* Directions for this task: Give back an exact copy of the lines from the start of the material through the line bearing "RedDumbbell <464,282> →". Include both ends and nothing else.

* Data to process:

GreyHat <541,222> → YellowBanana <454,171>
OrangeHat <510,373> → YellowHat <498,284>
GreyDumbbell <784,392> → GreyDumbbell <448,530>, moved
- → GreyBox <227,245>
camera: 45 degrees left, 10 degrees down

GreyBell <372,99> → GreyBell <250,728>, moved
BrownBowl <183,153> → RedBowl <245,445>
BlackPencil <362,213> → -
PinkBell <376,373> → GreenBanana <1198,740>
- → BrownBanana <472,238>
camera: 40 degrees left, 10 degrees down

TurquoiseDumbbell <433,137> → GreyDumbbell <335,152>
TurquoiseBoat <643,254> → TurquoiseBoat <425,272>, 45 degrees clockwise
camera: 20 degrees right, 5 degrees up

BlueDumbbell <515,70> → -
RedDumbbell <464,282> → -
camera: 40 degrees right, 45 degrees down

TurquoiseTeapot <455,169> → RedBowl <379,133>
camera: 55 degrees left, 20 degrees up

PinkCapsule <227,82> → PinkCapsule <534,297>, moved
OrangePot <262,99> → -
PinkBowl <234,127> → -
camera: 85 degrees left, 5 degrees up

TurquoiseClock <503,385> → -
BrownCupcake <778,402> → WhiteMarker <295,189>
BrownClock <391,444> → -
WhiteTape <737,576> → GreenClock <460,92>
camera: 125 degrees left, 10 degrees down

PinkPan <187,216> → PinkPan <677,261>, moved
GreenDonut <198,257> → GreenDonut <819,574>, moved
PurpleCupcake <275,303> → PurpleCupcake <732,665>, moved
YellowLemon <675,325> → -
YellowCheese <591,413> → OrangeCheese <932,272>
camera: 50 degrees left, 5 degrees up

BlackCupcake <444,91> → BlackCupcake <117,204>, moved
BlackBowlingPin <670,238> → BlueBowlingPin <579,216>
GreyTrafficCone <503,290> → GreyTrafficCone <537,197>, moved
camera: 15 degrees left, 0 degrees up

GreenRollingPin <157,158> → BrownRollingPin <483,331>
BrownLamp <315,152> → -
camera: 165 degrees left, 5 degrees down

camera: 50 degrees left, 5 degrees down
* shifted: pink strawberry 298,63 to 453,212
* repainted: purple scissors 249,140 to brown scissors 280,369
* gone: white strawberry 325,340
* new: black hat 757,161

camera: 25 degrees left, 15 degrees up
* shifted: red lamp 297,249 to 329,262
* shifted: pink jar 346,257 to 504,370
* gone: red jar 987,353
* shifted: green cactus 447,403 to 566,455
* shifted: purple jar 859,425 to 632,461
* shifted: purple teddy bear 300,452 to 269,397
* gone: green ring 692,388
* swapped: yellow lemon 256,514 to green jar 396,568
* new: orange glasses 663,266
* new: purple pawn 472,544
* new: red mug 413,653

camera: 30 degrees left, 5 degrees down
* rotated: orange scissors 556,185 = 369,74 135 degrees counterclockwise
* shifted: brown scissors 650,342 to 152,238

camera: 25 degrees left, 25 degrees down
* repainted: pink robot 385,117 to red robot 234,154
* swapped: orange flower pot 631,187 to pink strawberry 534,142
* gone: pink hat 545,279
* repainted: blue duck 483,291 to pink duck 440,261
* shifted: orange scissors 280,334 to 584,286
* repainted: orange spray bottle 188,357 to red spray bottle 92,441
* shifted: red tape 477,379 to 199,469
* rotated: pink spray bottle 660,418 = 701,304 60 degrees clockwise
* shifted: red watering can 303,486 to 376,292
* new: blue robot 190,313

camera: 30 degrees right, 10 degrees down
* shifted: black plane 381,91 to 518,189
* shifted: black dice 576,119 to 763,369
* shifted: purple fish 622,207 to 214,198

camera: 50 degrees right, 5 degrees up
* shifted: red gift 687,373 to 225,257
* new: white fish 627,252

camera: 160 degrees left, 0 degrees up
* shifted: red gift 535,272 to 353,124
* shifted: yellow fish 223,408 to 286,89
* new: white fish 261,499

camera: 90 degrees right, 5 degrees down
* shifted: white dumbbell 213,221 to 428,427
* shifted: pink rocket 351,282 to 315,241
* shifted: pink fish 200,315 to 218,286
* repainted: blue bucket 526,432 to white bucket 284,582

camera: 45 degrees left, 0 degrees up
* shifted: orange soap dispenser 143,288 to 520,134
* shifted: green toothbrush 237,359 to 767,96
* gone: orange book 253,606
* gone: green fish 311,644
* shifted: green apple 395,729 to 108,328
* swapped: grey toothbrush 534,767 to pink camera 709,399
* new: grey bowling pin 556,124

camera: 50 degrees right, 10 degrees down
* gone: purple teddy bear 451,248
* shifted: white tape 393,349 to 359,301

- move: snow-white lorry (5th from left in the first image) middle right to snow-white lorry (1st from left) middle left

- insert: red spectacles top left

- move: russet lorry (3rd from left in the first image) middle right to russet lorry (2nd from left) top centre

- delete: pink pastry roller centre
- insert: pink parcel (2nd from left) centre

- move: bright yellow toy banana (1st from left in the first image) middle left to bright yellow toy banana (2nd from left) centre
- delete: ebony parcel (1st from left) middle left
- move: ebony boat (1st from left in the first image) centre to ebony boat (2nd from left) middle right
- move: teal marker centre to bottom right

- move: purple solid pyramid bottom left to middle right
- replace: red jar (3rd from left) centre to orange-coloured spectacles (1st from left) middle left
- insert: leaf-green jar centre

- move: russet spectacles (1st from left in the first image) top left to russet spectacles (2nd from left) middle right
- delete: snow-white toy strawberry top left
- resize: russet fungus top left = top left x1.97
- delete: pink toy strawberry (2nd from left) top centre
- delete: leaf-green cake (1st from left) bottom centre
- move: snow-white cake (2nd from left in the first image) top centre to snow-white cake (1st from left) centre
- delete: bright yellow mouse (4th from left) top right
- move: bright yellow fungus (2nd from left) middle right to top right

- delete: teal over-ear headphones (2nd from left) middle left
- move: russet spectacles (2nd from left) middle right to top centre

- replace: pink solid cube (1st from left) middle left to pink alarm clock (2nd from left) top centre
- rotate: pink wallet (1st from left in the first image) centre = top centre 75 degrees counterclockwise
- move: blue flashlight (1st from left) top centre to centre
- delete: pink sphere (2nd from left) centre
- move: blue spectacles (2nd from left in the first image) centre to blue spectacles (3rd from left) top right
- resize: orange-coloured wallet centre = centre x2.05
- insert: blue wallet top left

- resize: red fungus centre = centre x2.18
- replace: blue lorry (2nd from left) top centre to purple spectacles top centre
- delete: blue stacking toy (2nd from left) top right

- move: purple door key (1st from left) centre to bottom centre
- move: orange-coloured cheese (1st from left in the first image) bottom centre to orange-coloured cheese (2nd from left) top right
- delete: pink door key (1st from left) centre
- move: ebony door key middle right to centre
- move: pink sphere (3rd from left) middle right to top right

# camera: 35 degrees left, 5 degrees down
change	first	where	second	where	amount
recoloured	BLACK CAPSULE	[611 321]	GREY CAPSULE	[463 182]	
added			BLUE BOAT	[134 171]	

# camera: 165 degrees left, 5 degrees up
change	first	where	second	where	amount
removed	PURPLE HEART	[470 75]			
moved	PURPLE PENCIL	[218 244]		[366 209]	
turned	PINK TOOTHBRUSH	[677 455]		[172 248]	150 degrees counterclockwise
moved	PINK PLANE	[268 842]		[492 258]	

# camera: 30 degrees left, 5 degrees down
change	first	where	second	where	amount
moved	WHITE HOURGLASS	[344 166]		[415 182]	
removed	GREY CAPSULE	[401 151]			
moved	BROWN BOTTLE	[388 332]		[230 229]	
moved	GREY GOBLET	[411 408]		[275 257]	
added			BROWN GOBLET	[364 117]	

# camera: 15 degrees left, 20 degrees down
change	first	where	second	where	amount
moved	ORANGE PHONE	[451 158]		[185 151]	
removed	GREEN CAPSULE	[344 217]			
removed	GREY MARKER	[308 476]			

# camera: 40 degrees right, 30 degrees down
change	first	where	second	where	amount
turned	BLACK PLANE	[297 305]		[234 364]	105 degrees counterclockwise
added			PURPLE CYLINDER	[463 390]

* Exercise output:
GreyHat <541,222> → YellowBanana <454,171>
OrangeHat <510,373> → YellowHat <498,284>
GreyDumbbell <784,392> → GreyDumbbell <448,530>, moved
- → GreyBox <227,245>
camera: 45 degrees left, 10 degrees down

GreyBell <372,99> → GreyBell <250,728>, moved
BrownBowl <183,153> → RedBowl <245,445>
BlackPencil <362,213> → -
PinkBell <376,373> → GreenBanana <1198,740>
- → BrownBanana <472,238>
camera: 40 degrees left, 10 degrees down

TurquoiseDumbbell <433,137> → GreyDumbbell <335,152>
TurquoiseBoat <643,254> → TurquoiseBoat <425,272>, 45 degrees clockwise
camera: 20 degrees right, 5 degrees up

BlueDumbbell <515,70> → -
RedDumbbell <464,282> → -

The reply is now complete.